══ Supplied data
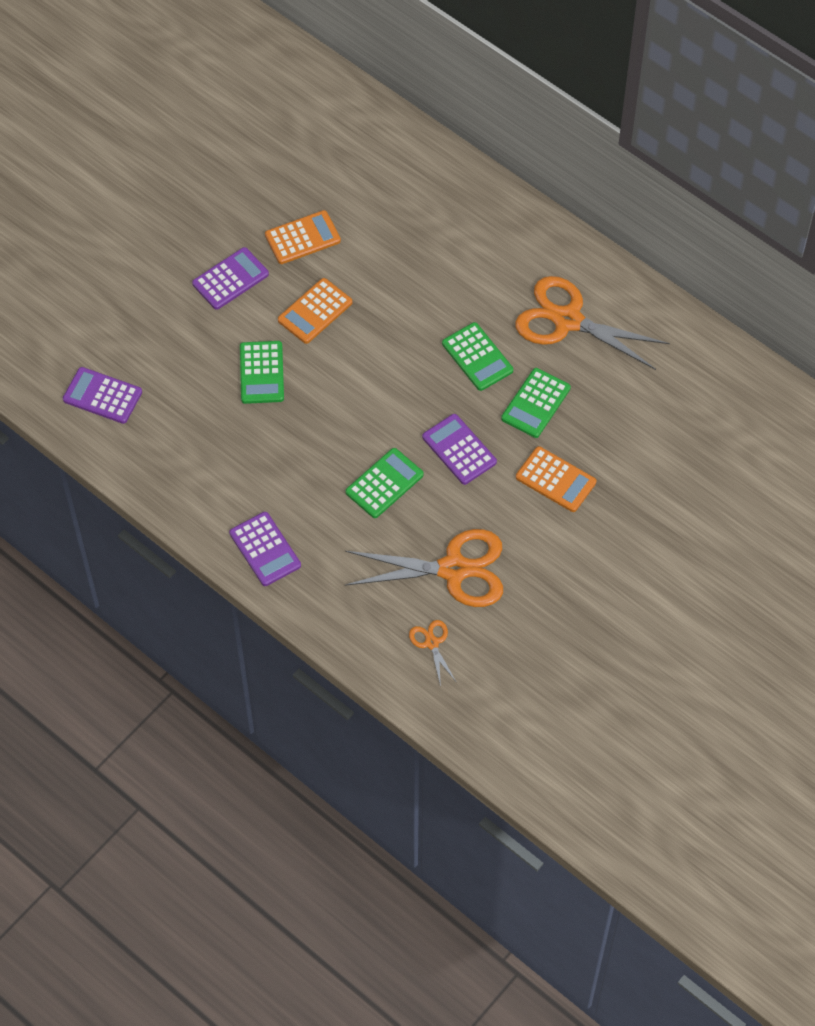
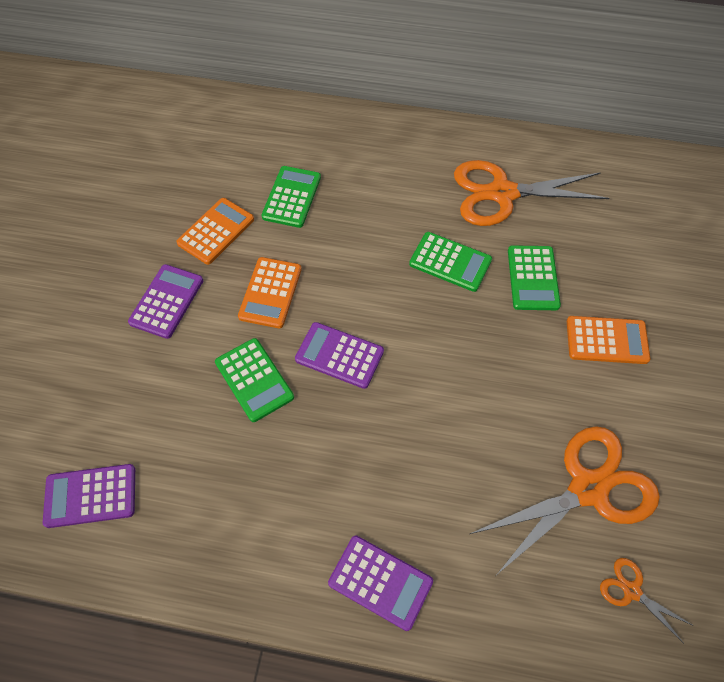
camera: 30 degrees left, 0 degrees up
(384, 483) = (453, 432): green calculator -> green calculator (291, 197)
(459, 450) = (499, 358): purple calculator -> purple calculator (339, 355)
════
Produce an exact repeat of the lines from the one containing "(384, 483) = (453, 432): green" through the last line of the data, and nothing more.

> _Answer below_
(384, 483) = (453, 432): green calculator -> green calculator (291, 197)
(459, 450) = (499, 358): purple calculator -> purple calculator (339, 355)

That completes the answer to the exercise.